Edit difference data
# # # # # # #
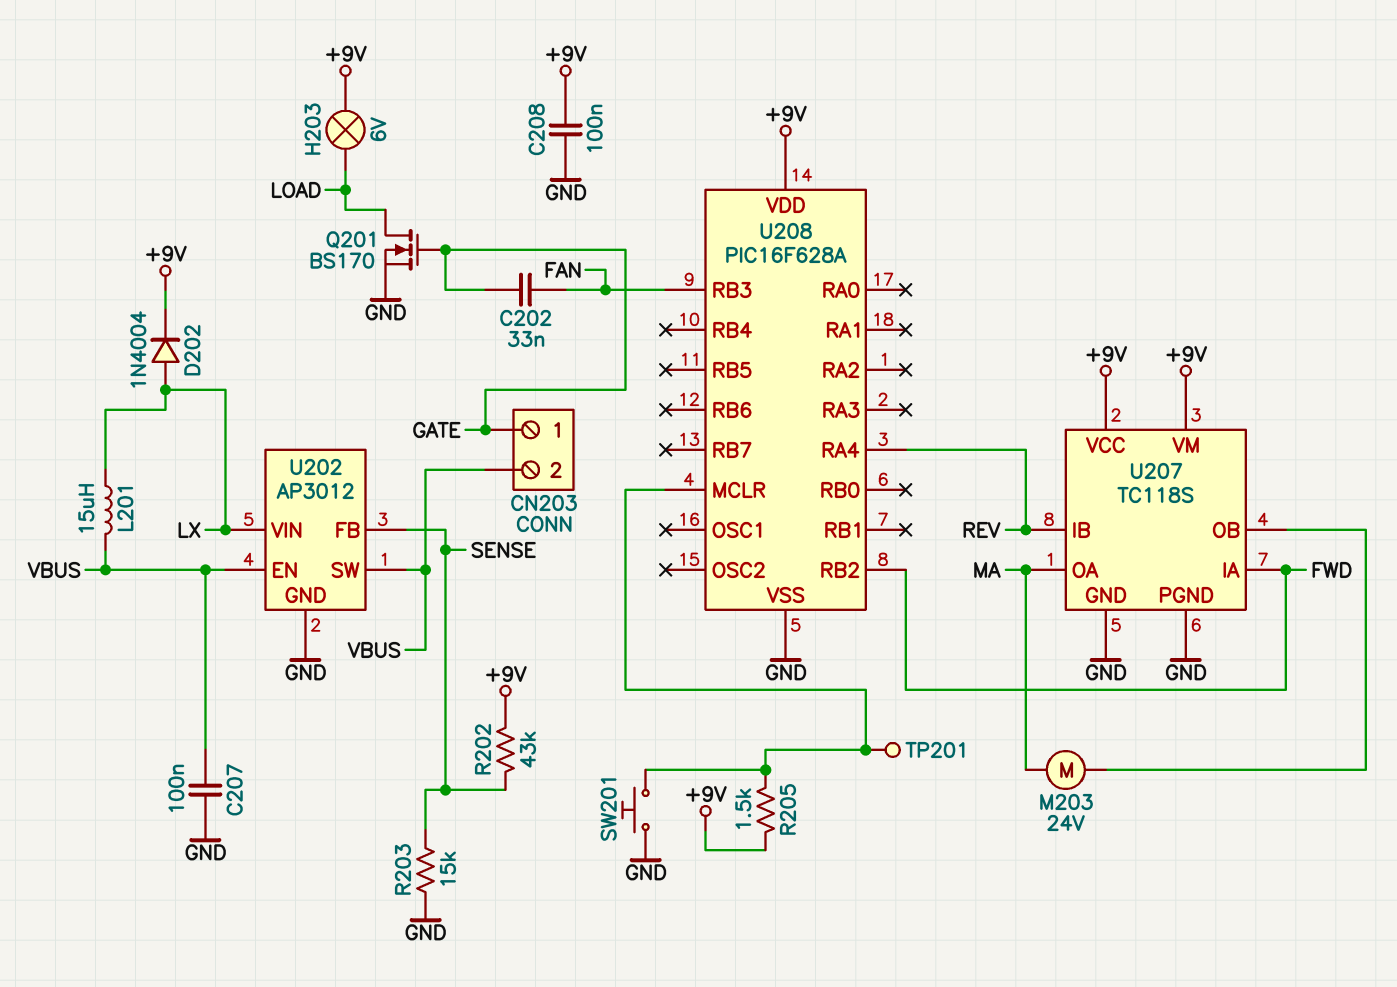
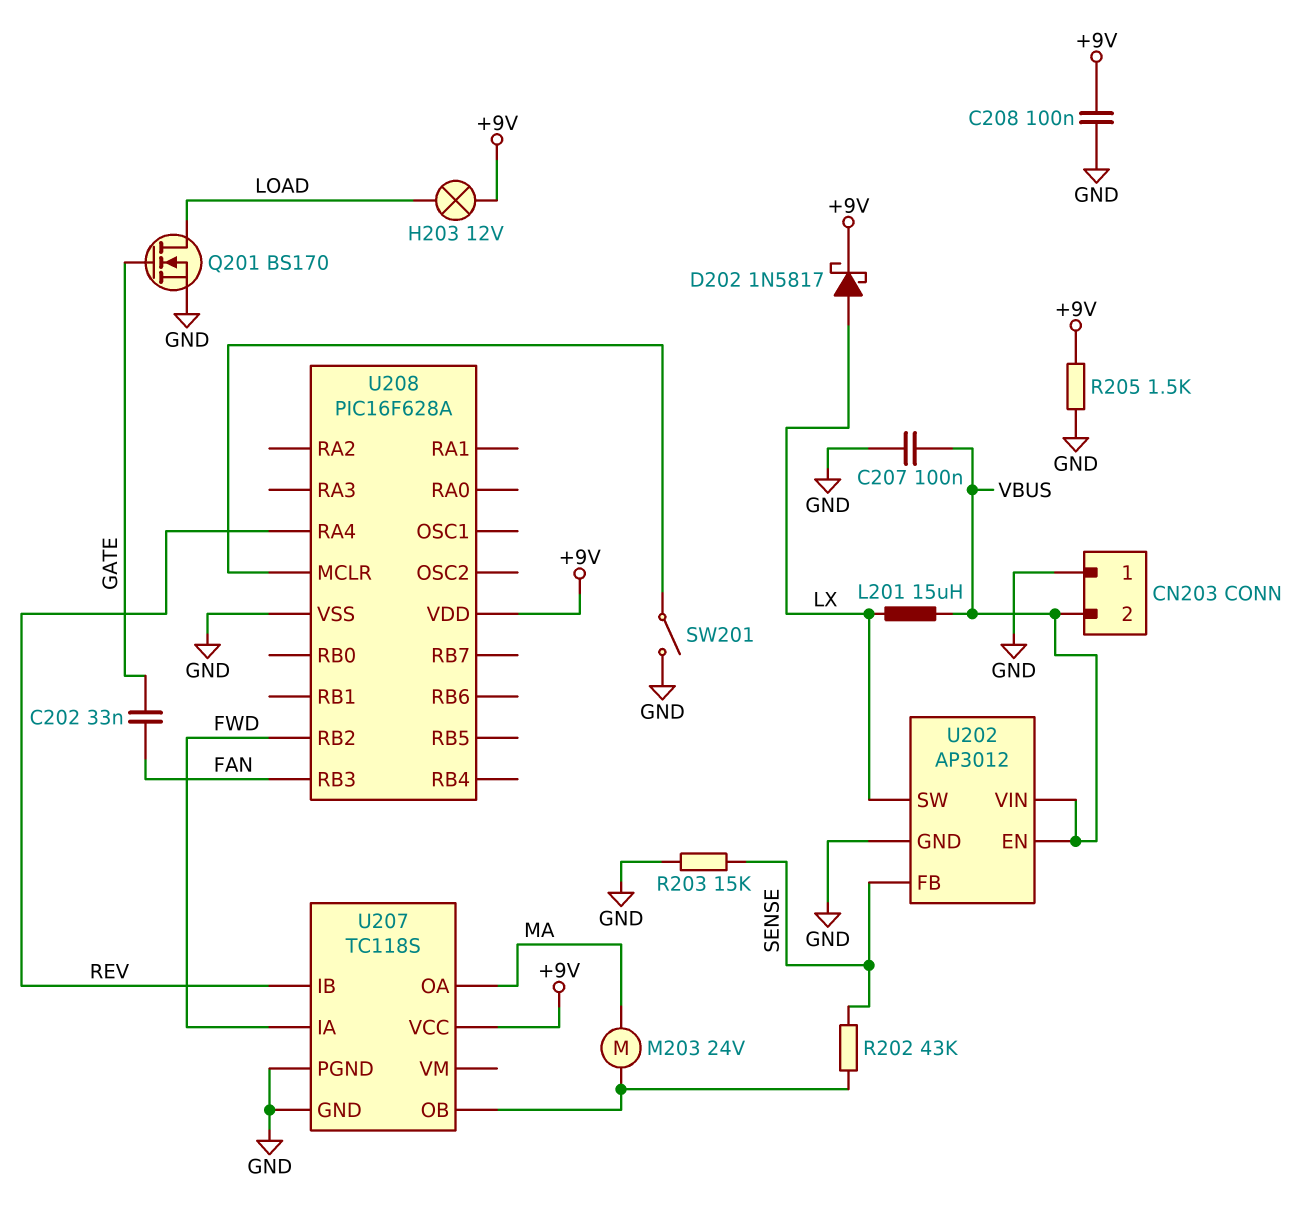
CN203 pin 1: GATE -> GND
D202: diode 1N4004 (A LX, K +9V) -> schottky 1N5817 (A LX, K +9V)
H203: lamp 6V (+9V, LOAD) -> lamp 12V (+9V, LOAD)
R202: 43k (+9V, SENSE) -> 43k (SENSE, U207/OB)
R205: 1.5k (+9V, U208/MCLR) -> 1.5k (+9V, GND)
SW201: button (GND, U208/MCLR) -> switch (GND, U208/MCLR)
TP201: test point (U208/MCLR) -> none
U202 pin SW: VBUS -> LX
U202 pin VIN: LX -> VBUS
U207 pin VM: +9V -> none

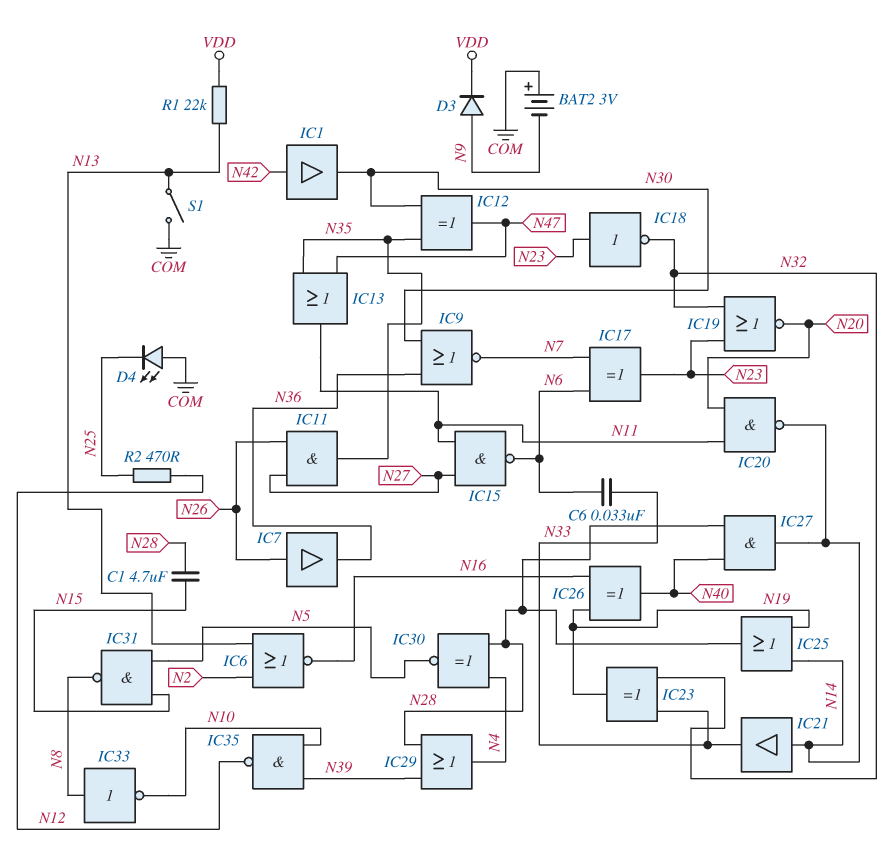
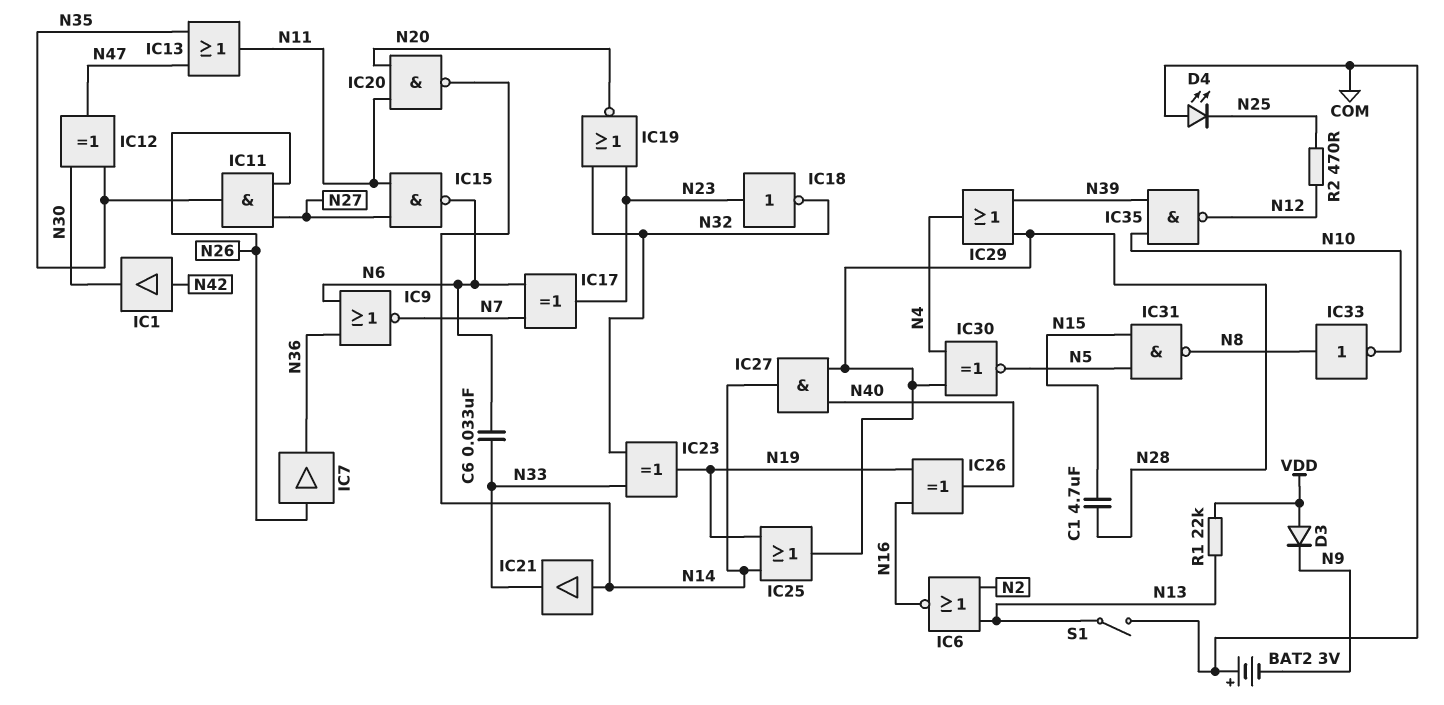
D3: diode (A N9, K VDD) -> diode (A VDD, K N9)
IC9: NOR (in N30, in N36, out N7) -> NOR (in N6, in N36, out N7)

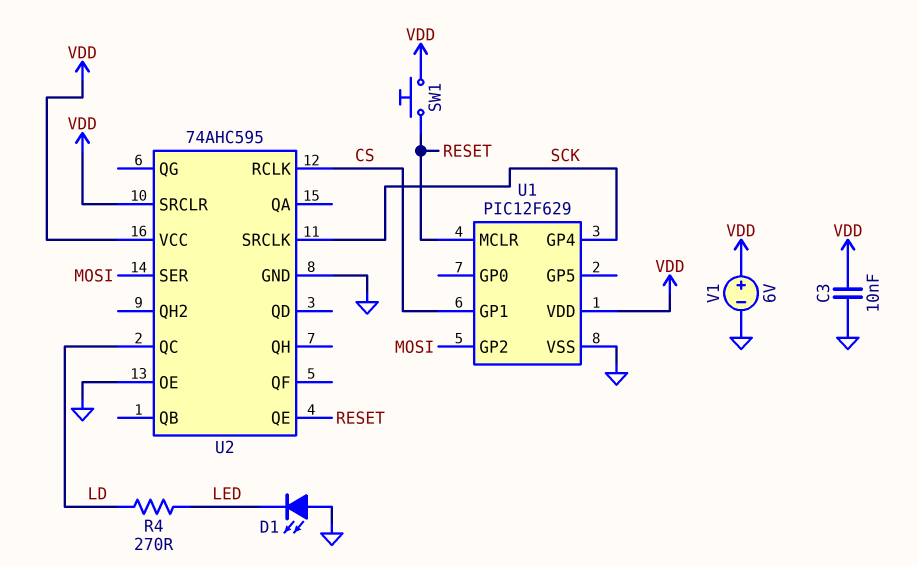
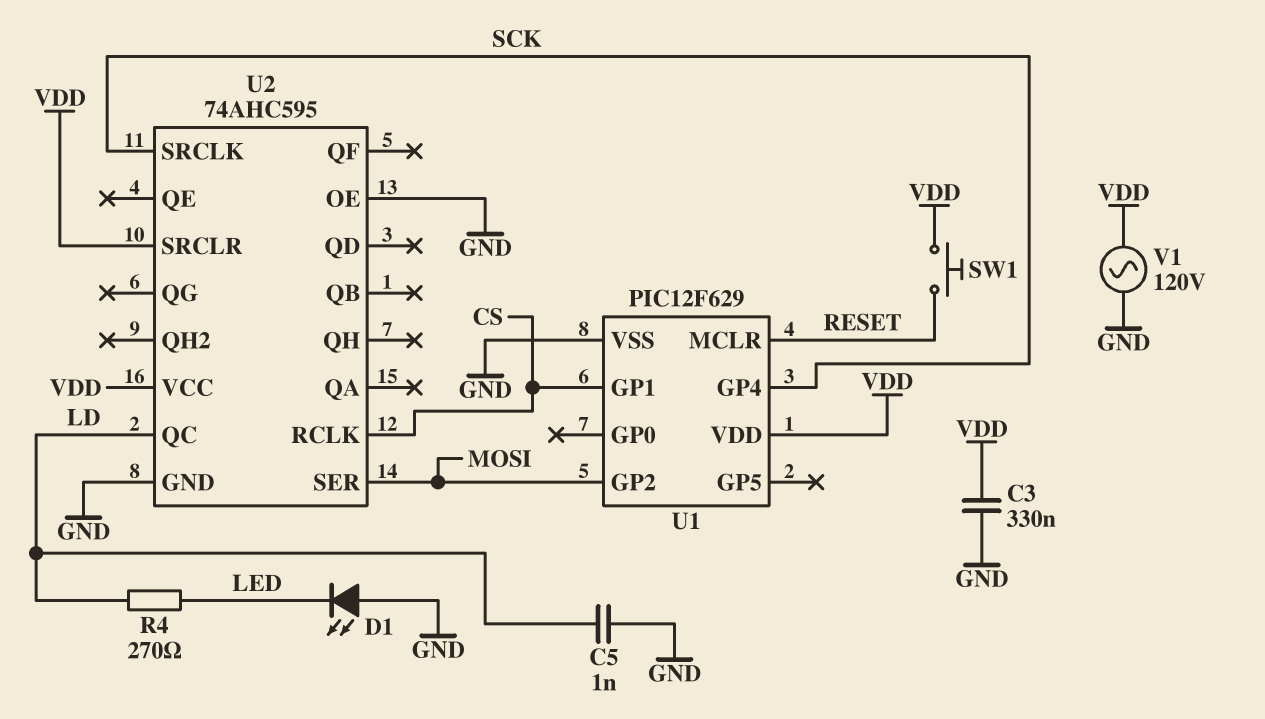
C3: 10nF (GND, VDD) -> 330nF (GND, VDD)
C5: none -> 1nF (GND, LD)
U2 pin QE: RESET -> none
V1: 6V (plus VDD, minus GND) -> AC 120V (GND, VDD)

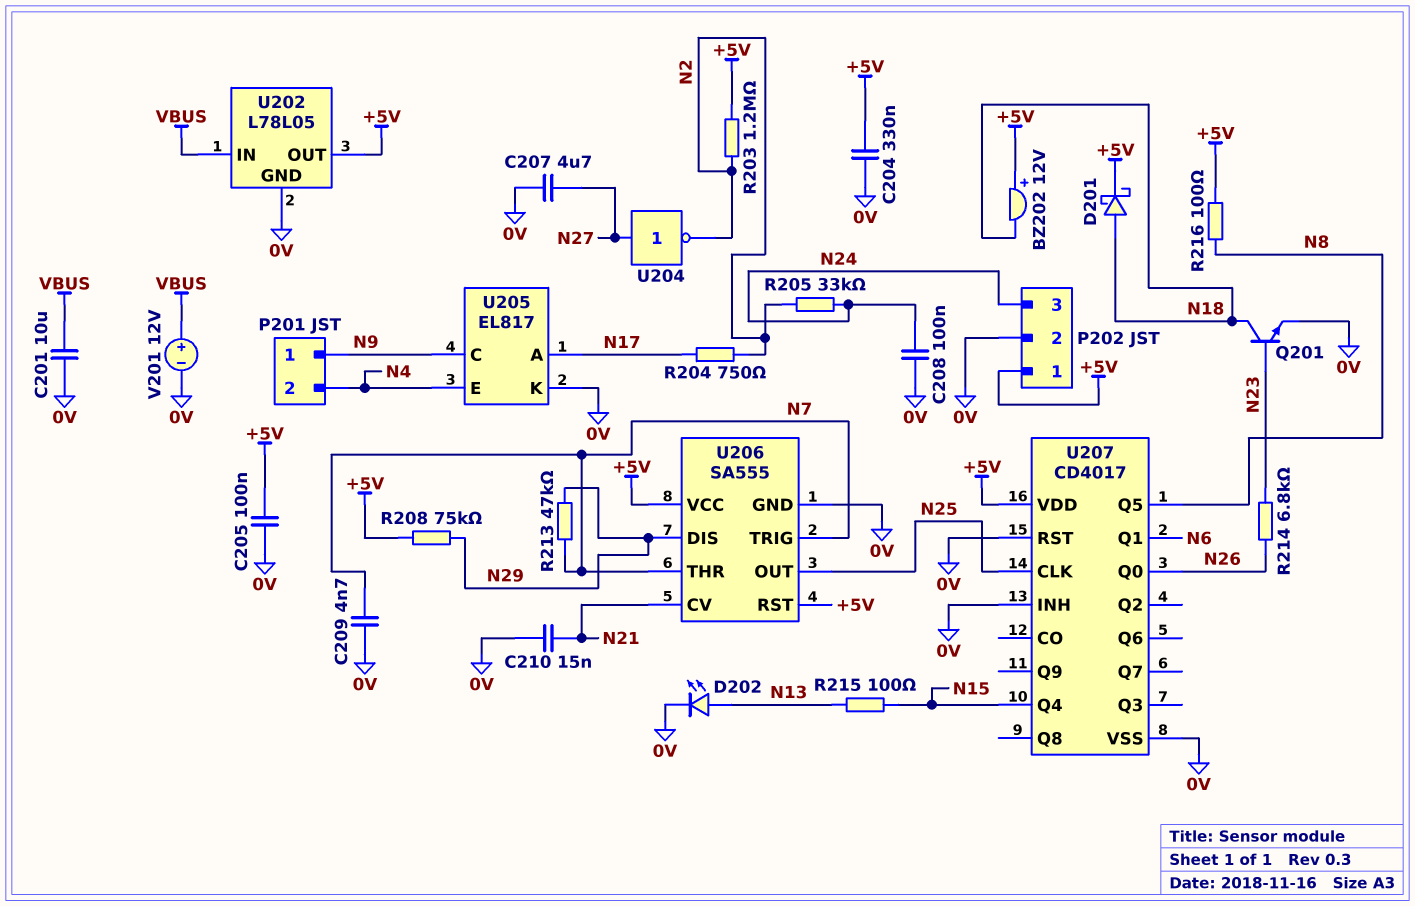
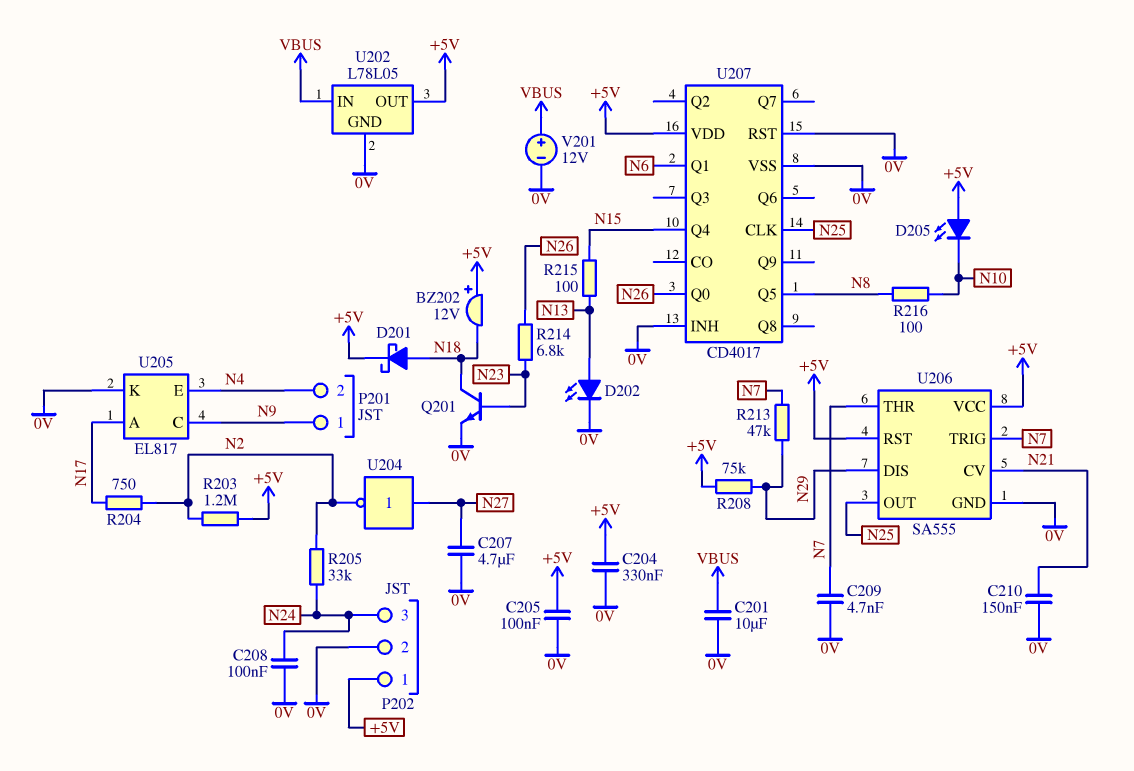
C210: 15nF (0V, N21) -> 150nF (0V, N21)
D205: none -> LED (A +5V, K N10)
R216: 100 (+5V, N8) -> 100 (N8, N10)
# # # # # # #
Work to be completed
Repeat all the records exactly, images excluded.

Final answer
CN203 pin 1: GATE -> GND
D202: diode 1N4004 (A LX, K +9V) -> schottky 1N5817 (A LX, K +9V)
H203: lamp 6V (+9V, LOAD) -> lamp 12V (+9V, LOAD)
R202: 43k (+9V, SENSE) -> 43k (SENSE, U207/OB)
R205: 1.5k (+9V, U208/MCLR) -> 1.5k (+9V, GND)
SW201: button (GND, U208/MCLR) -> switch (GND, U208/MCLR)
TP201: test point (U208/MCLR) -> none
U202 pin SW: VBUS -> LX
U202 pin VIN: LX -> VBUS
U207 pin VM: +9V -> none

D3: diode (A N9, K VDD) -> diode (A VDD, K N9)
IC9: NOR (in N30, in N36, out N7) -> NOR (in N6, in N36, out N7)

C3: 10nF (GND, VDD) -> 330nF (GND, VDD)
C5: none -> 1nF (GND, LD)
U2 pin QE: RESET -> none
V1: 6V (plus VDD, minus GND) -> AC 120V (GND, VDD)

C210: 15nF (0V, N21) -> 150nF (0V, N21)
D205: none -> LED (A +5V, K N10)
R216: 100 (+5V, N8) -> 100 (N8, N10)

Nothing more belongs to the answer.